* Data:
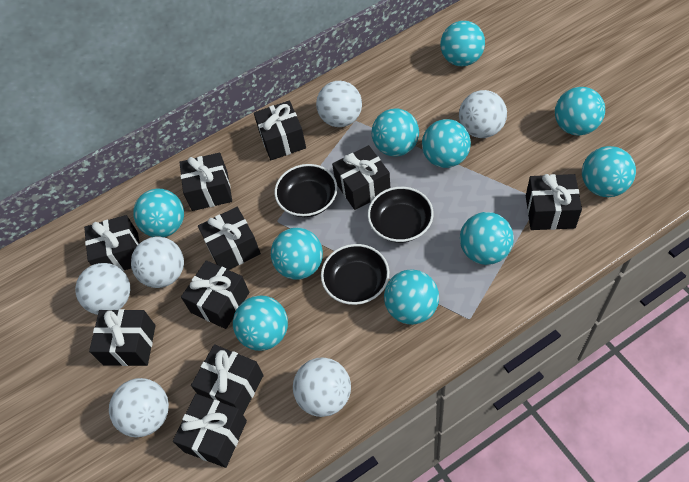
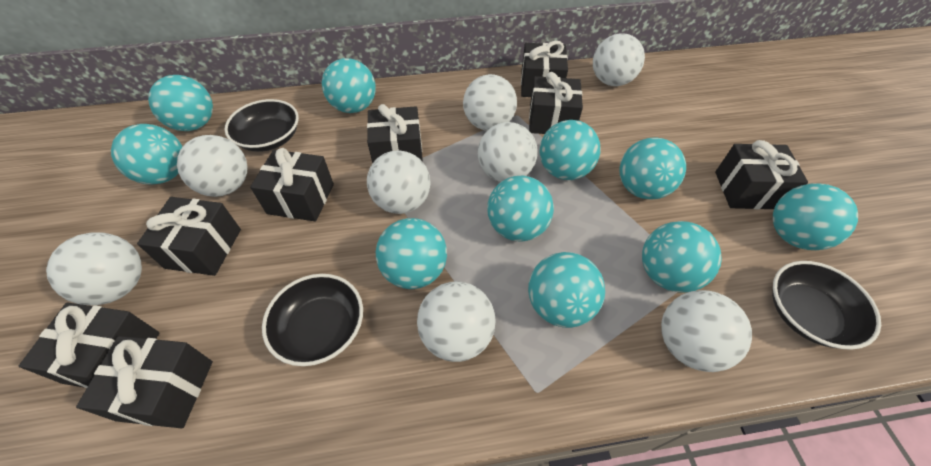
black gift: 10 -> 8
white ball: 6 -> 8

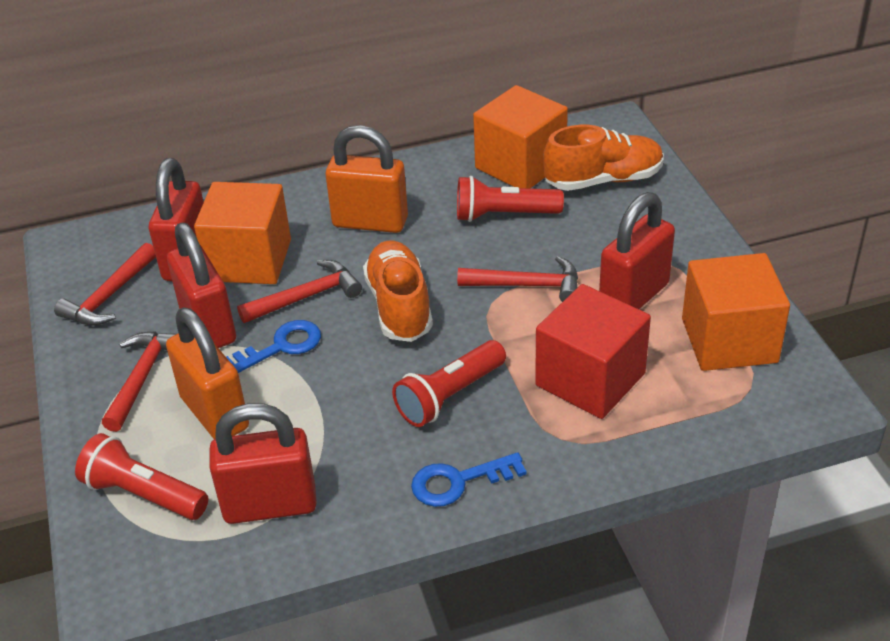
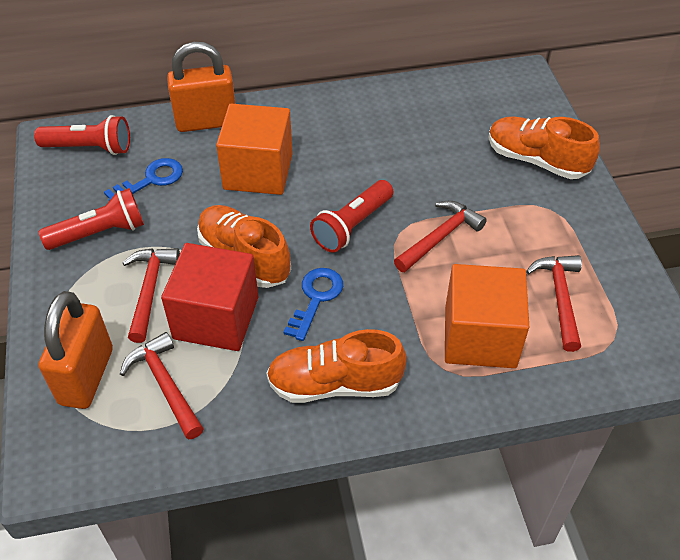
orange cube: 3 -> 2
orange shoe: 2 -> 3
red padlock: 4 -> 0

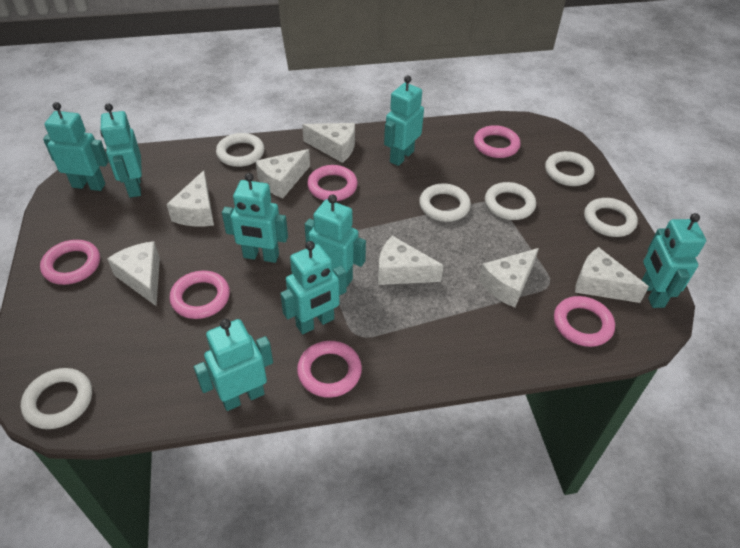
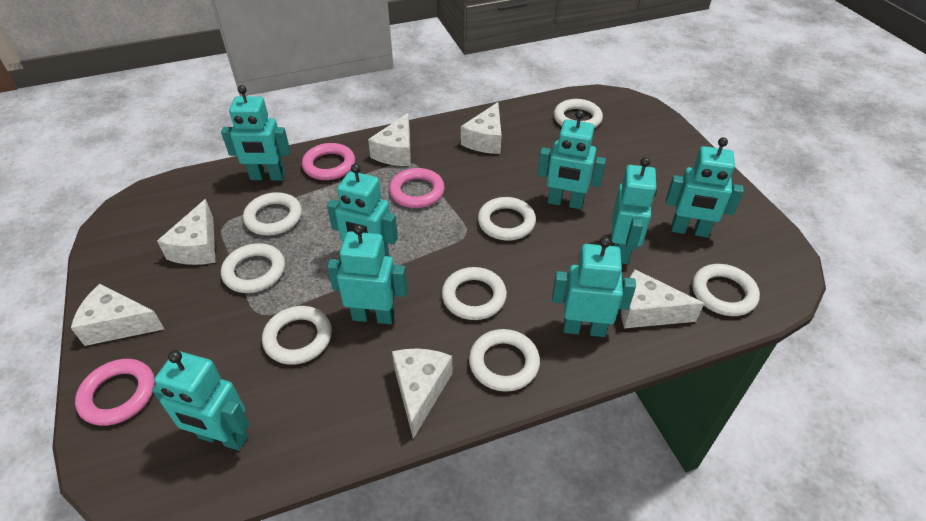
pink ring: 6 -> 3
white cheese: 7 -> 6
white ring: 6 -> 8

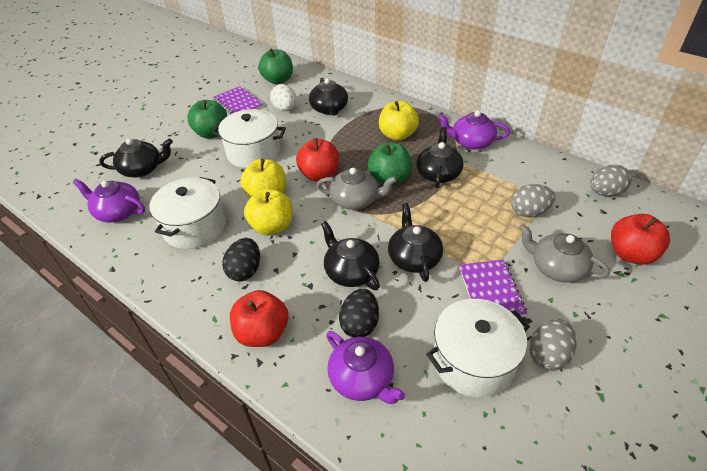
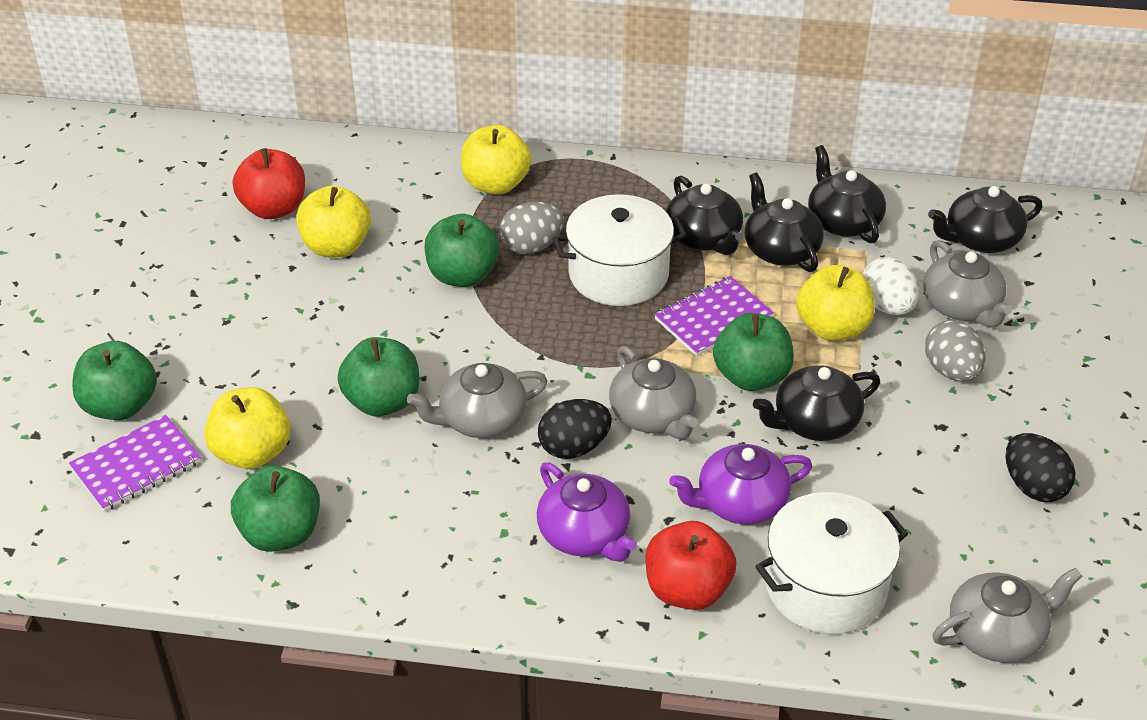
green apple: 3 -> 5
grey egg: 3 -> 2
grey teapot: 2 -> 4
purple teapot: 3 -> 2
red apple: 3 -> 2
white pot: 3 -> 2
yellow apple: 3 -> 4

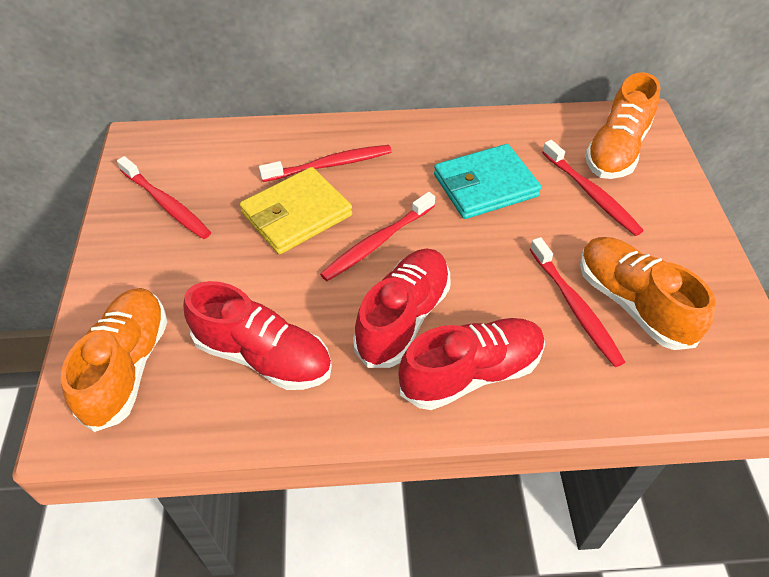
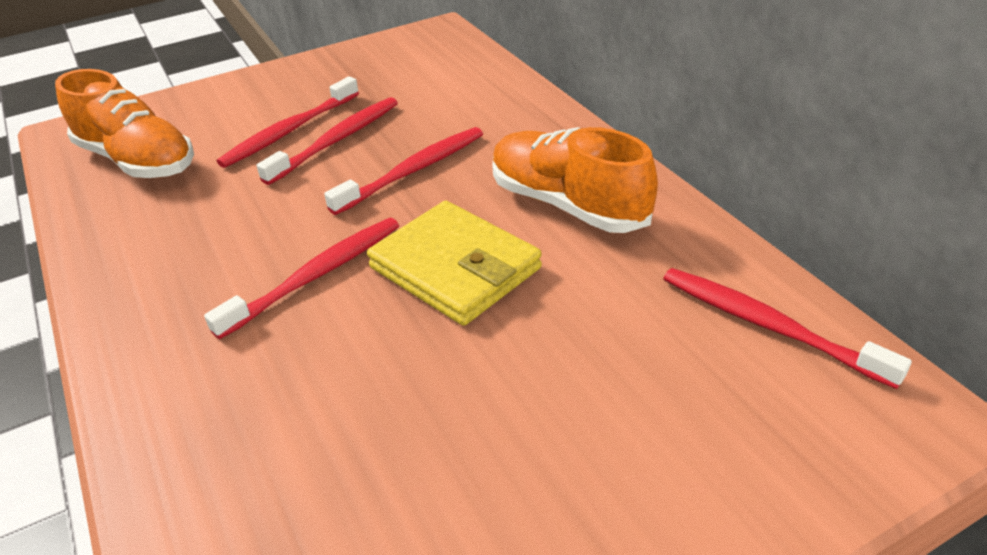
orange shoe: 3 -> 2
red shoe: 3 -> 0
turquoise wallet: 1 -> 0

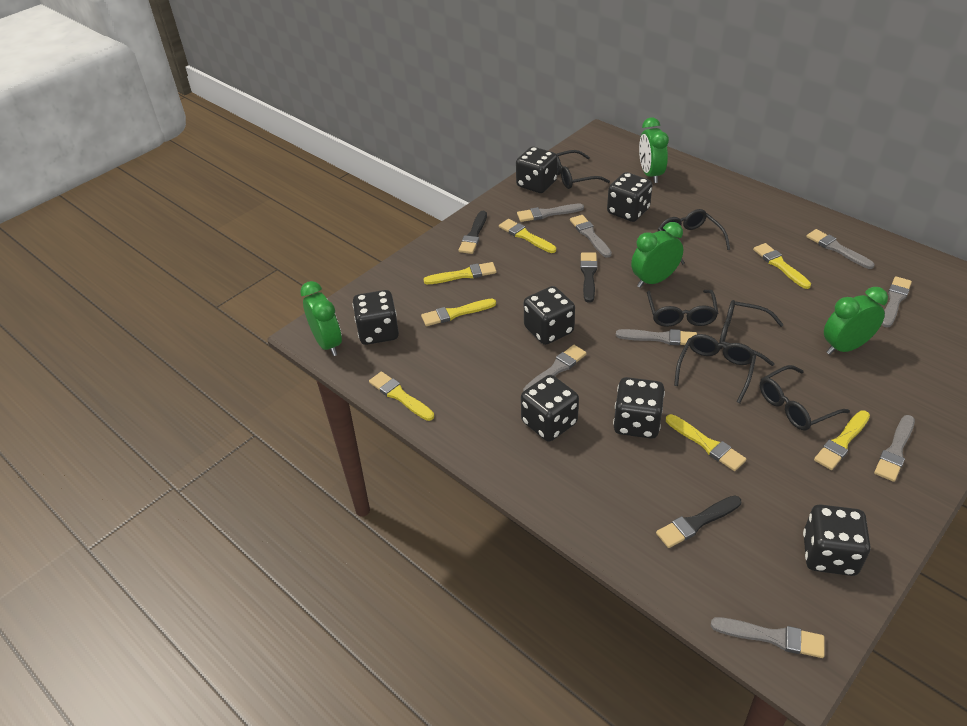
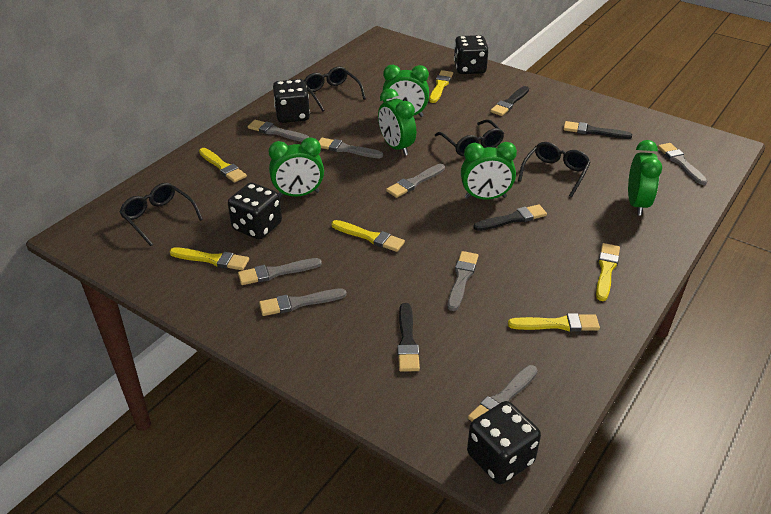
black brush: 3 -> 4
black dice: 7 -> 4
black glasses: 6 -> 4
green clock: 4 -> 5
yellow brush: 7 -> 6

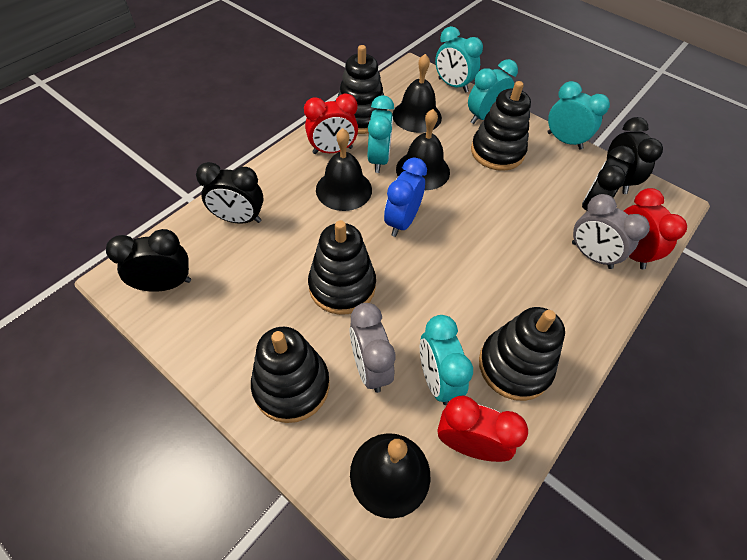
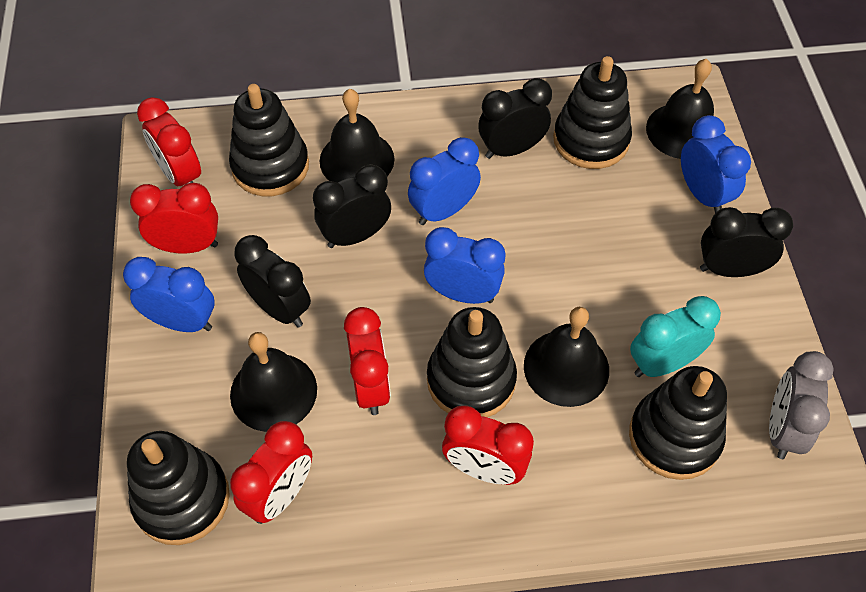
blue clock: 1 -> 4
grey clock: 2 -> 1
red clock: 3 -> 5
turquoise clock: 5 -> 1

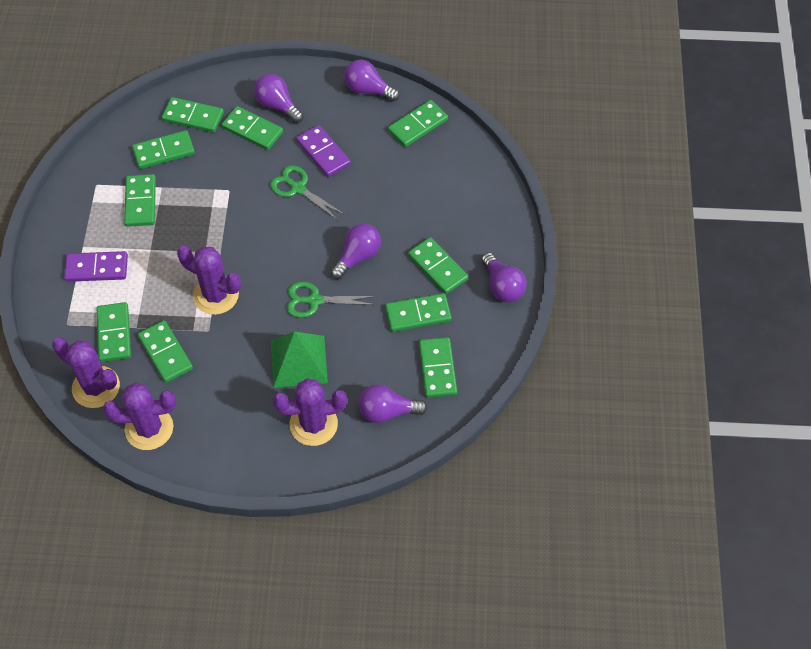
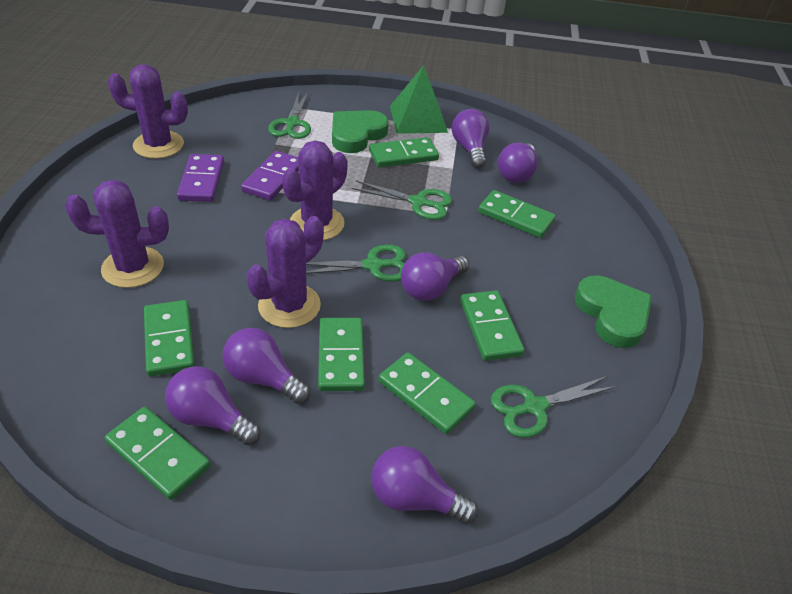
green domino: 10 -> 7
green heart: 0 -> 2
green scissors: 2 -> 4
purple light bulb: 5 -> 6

* Exercise directions:
Give back word for word the lines from the one containing "red shoe: 3 -> 0" through the final line of the data above. Pictures are to be left out.

* Exercise response:
red shoe: 3 -> 0
turquoise wallet: 1 -> 0

black brush: 3 -> 4
black dice: 7 -> 4
black glasses: 6 -> 4
green clock: 4 -> 5
yellow brush: 7 -> 6

blue clock: 1 -> 4
grey clock: 2 -> 1
red clock: 3 -> 5
turquoise clock: 5 -> 1

green domino: 10 -> 7
green heart: 0 -> 2
green scissors: 2 -> 4
purple light bulb: 5 -> 6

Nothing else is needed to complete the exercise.